• [Dataset extract]:
────
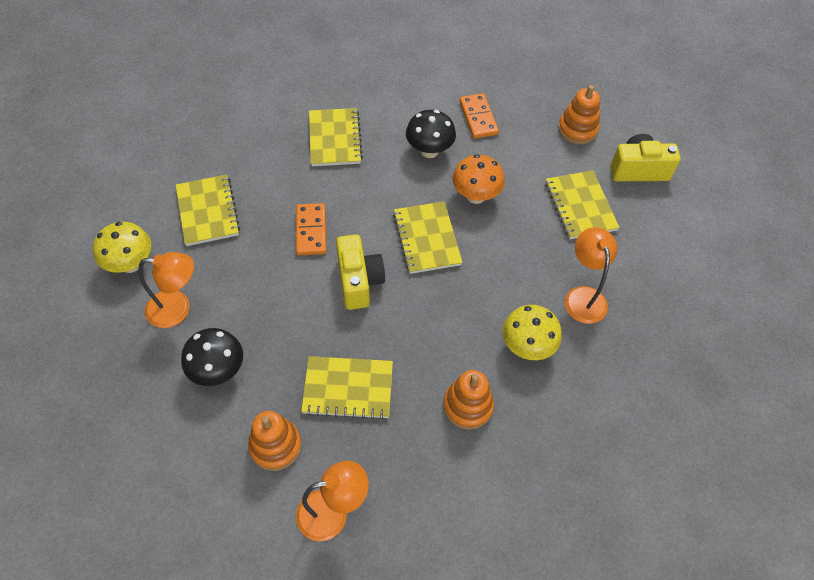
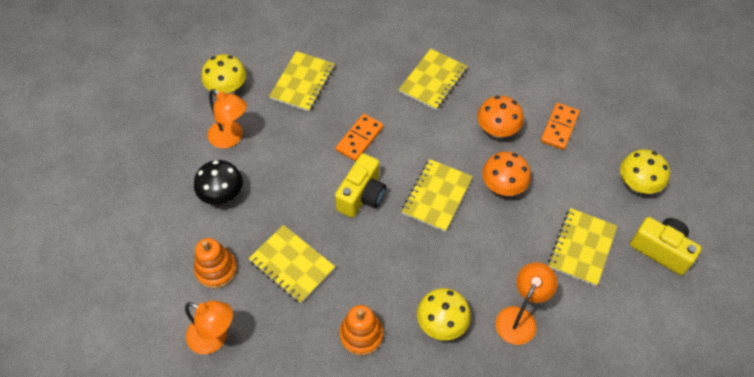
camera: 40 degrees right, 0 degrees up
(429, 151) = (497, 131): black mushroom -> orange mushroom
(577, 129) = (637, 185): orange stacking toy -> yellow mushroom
────
• [Brief]: Each line above should be printed again exactly, though the pictures should not be.

• [Solution to this problem]:
camera: 40 degrees right, 0 degrees up
(429, 151) = (497, 131): black mushroom -> orange mushroom
(577, 129) = (637, 185): orange stacking toy -> yellow mushroom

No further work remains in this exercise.